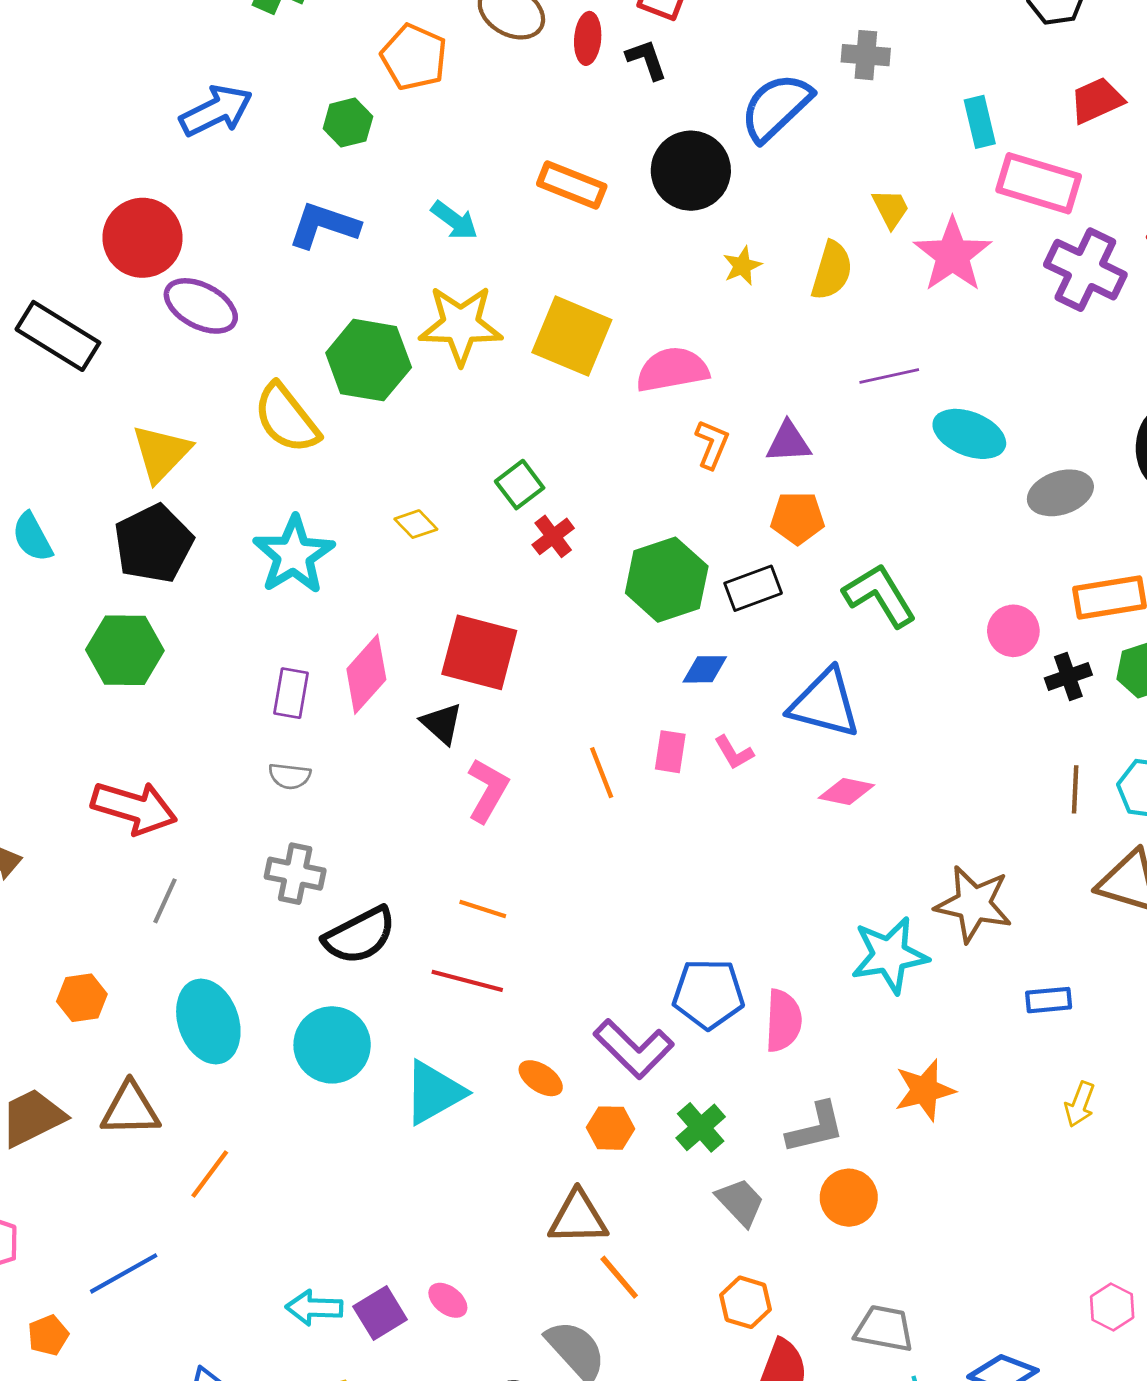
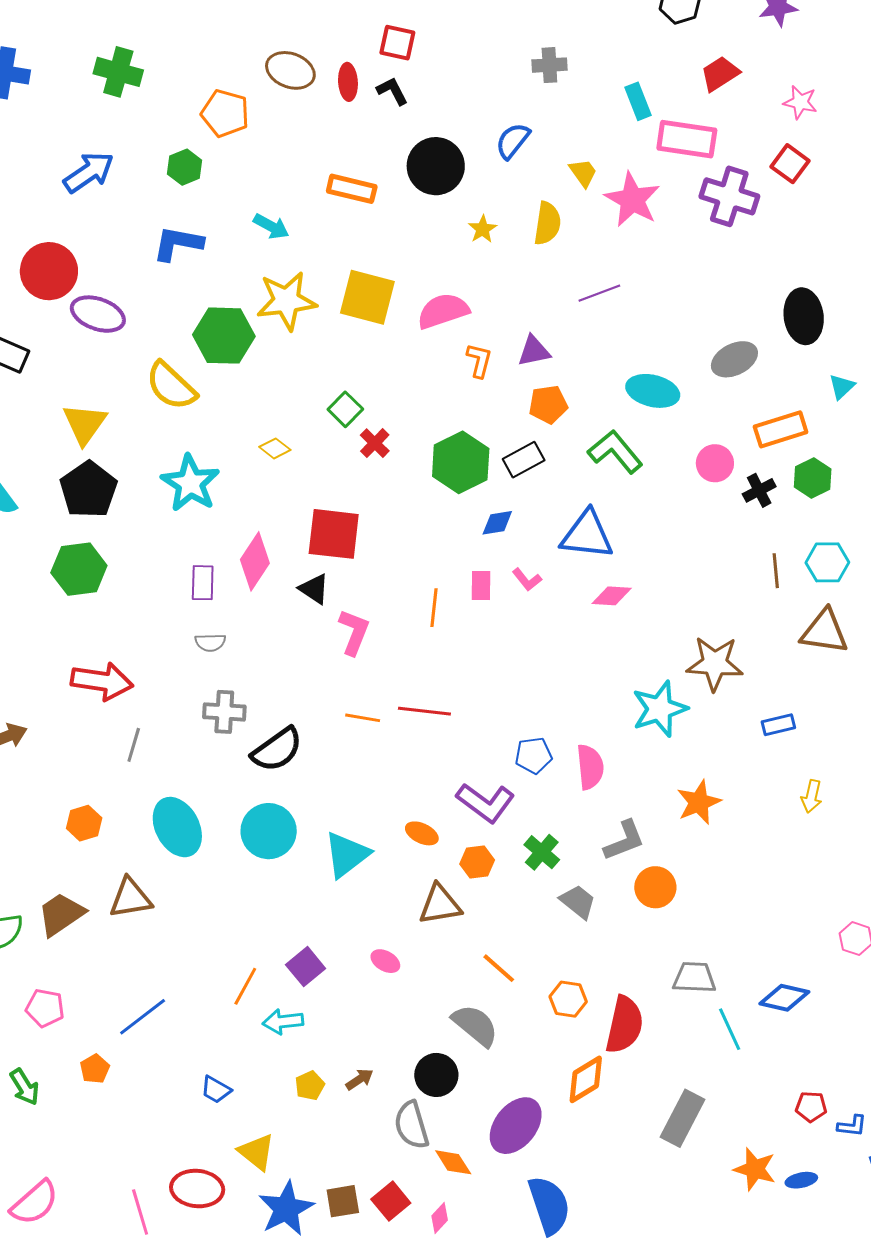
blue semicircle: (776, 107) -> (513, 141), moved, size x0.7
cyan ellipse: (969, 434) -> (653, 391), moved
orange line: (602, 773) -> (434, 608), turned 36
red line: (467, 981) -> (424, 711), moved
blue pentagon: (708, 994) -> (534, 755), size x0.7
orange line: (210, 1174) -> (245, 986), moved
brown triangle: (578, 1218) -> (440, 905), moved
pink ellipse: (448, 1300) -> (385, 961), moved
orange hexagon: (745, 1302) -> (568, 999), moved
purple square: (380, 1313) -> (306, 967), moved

• • • • • • •

TASK REQUIREMENTS:
Give back exactly the lines starting at the one with "red line: (467, 981) -> (424, 711), moved" and running to the end of the listing. Include both ends.

WRITTEN RESPONSE:
red line: (467, 981) -> (424, 711), moved
blue pentagon: (708, 994) -> (534, 755), size x0.7
orange line: (210, 1174) -> (245, 986), moved
brown triangle: (578, 1218) -> (440, 905), moved
pink ellipse: (448, 1300) -> (385, 961), moved
orange hexagon: (745, 1302) -> (568, 999), moved
purple square: (380, 1313) -> (306, 967), moved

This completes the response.